Segment Start: Provided information

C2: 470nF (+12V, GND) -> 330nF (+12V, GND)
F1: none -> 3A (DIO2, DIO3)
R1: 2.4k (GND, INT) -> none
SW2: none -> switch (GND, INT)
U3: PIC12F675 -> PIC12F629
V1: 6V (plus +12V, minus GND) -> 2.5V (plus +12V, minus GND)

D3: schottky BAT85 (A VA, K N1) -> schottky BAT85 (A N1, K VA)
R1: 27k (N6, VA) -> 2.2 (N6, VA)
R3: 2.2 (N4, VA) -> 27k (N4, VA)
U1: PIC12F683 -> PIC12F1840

Segment End: Provided information
Segment Start: Provided information

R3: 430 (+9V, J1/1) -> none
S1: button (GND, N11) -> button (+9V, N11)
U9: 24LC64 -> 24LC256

Segment End: Provided information
Segment Start: Provided information

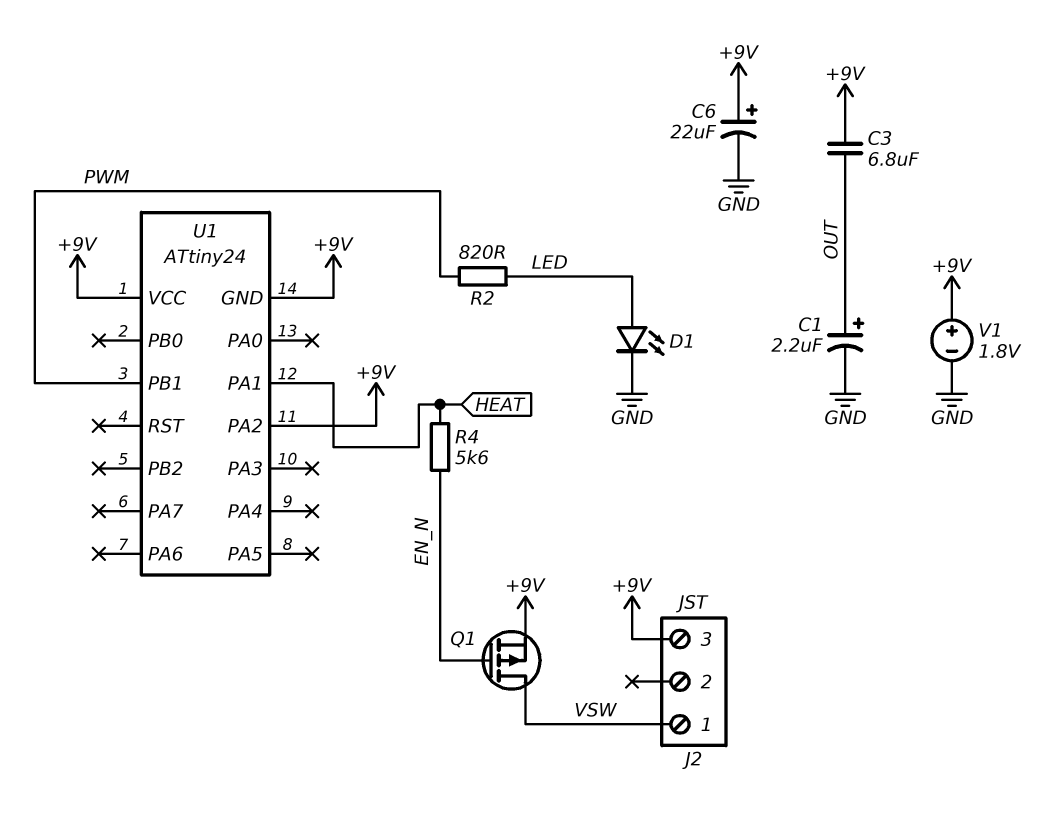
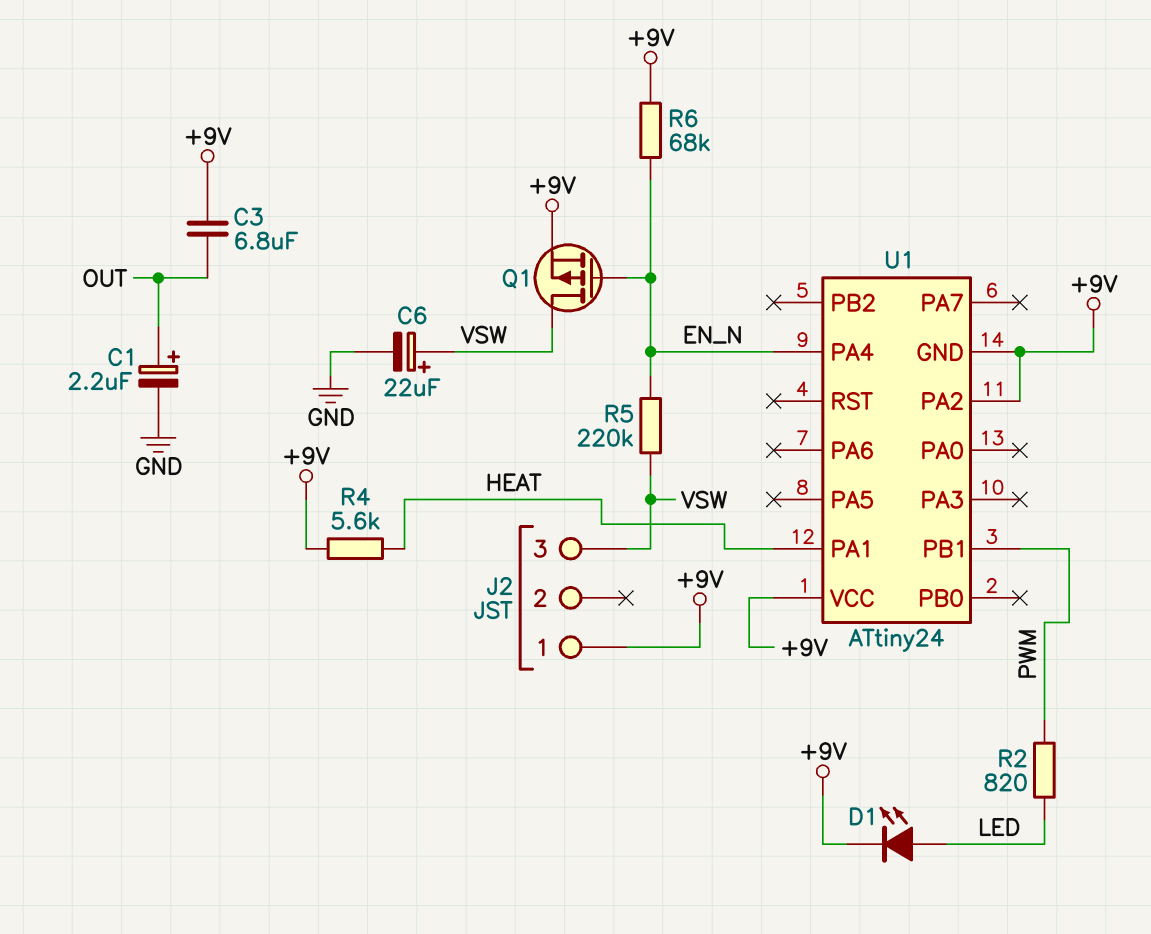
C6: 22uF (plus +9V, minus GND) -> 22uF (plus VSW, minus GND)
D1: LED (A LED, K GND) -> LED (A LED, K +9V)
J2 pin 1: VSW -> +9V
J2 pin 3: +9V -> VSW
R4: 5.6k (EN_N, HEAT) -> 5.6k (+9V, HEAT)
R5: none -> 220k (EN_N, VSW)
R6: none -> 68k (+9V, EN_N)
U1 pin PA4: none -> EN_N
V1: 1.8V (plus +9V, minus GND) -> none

Segment End: Provided information

What is needed:
What is needed is a verbatim copy of every line in the records above from the one containing "J2 pin 1: VSW -> +9V" down to the one containing "V1: 1.8V (plus +9V, minus GND) -> none", both included, and nothing more.

Reply to the exercise:
J2 pin 1: VSW -> +9V
J2 pin 3: +9V -> VSW
R4: 5.6k (EN_N, HEAT) -> 5.6k (+9V, HEAT)
R5: none -> 220k (EN_N, VSW)
R6: none -> 68k (+9V, EN_N)
U1 pin PA4: none -> EN_N
V1: 1.8V (plus +9V, minus GND) -> none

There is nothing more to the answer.